EXTRACTED INFORMATION
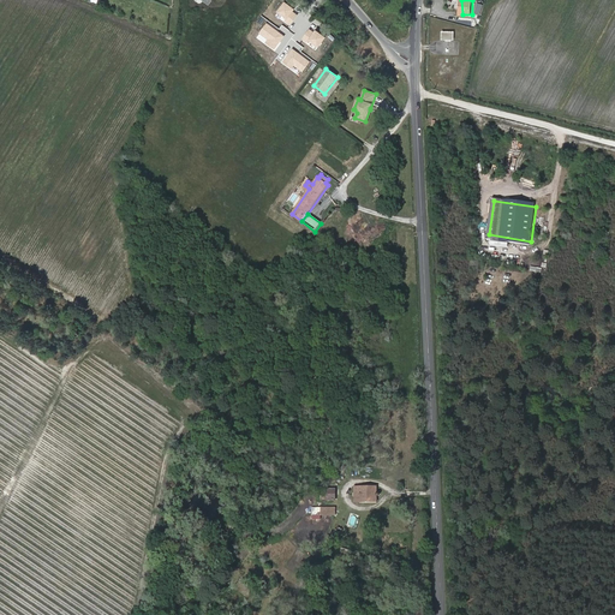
[(336,484),(324,483),(323,501),(336,501),(336,484)]
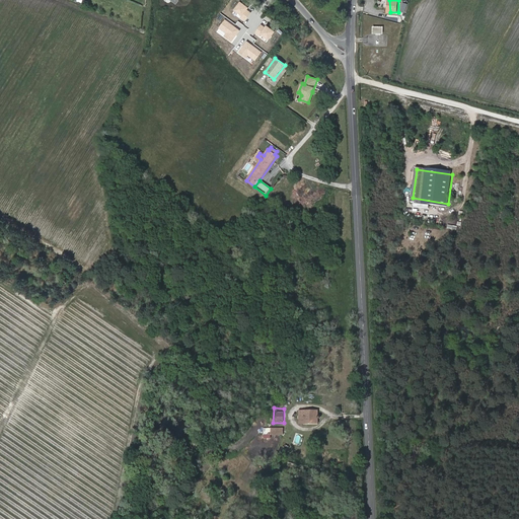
[(318,412),(309,412),(308,430),(317,430),(318,422),(319,422),(321,421),(322,420),(322,418),(320,417),(318,416),(318,412)]
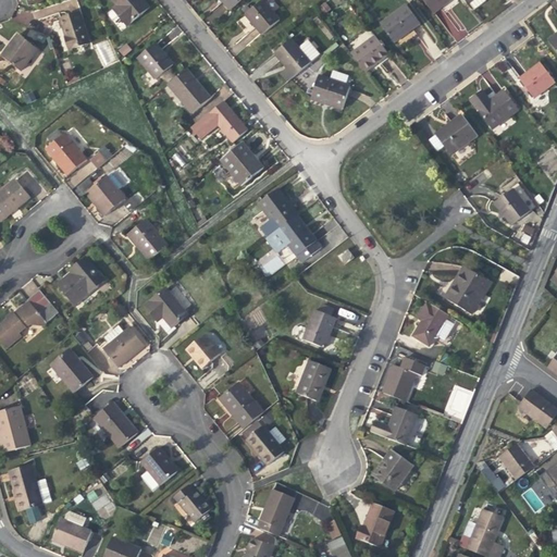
[(139,0),(112,0),(118,5),(113,9),(127,26),(147,10),(139,0)]
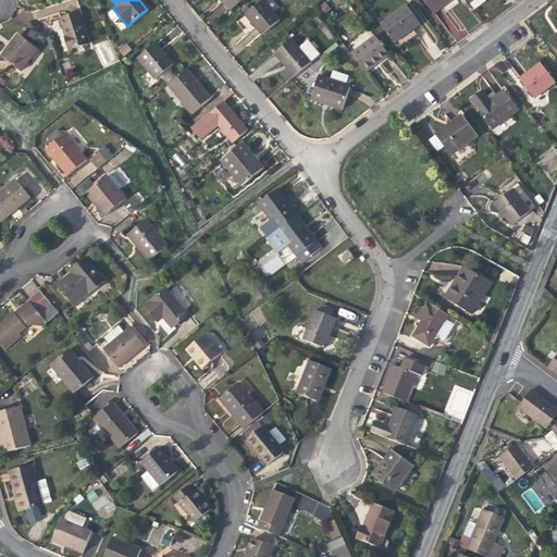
[(221,0),(222,1),(230,11),(242,0),(221,0)]
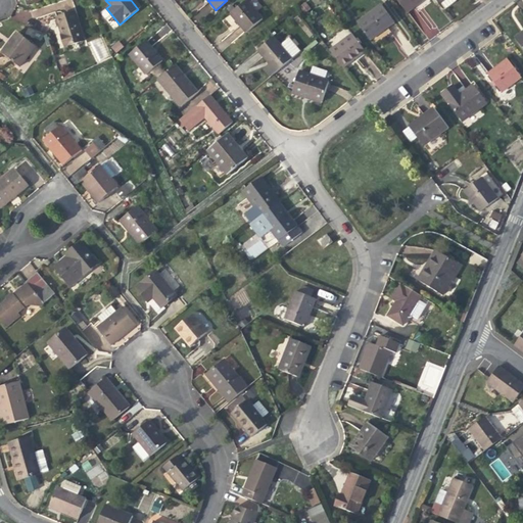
[(263,18),(253,7),(247,0),(246,0),(230,13),(238,24),(246,33),(263,18)]
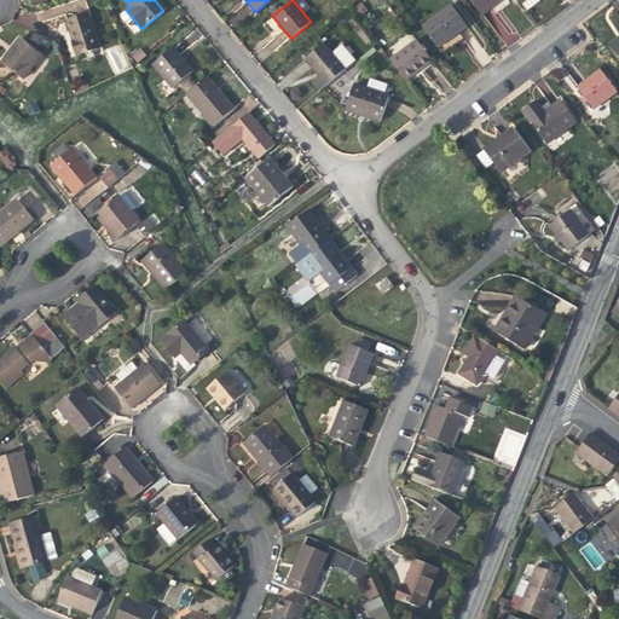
[(469,0),(481,16),(495,6),(502,0),(469,0)]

ASSIGNMENT
The output should consist of every entry above, printed exactly, with the images removed.

ANSWER SPACE
[(336,484),(324,483),(323,501),(336,501),(336,484)]
[(318,412),(309,412),(308,430),(317,430),(318,422),(319,422),(321,421),(322,420),(322,418),(320,417),(318,416),(318,412)]
[(139,0),(112,0),(118,5),(113,9),(127,26),(147,10),(139,0)]
[(221,0),(222,1),(230,11),(242,0),(221,0)]
[(263,18),(253,7),(247,0),(246,0),(230,13),(238,24),(246,33),(263,18)]
[(469,0),(481,16),(495,6),(502,0),(469,0)]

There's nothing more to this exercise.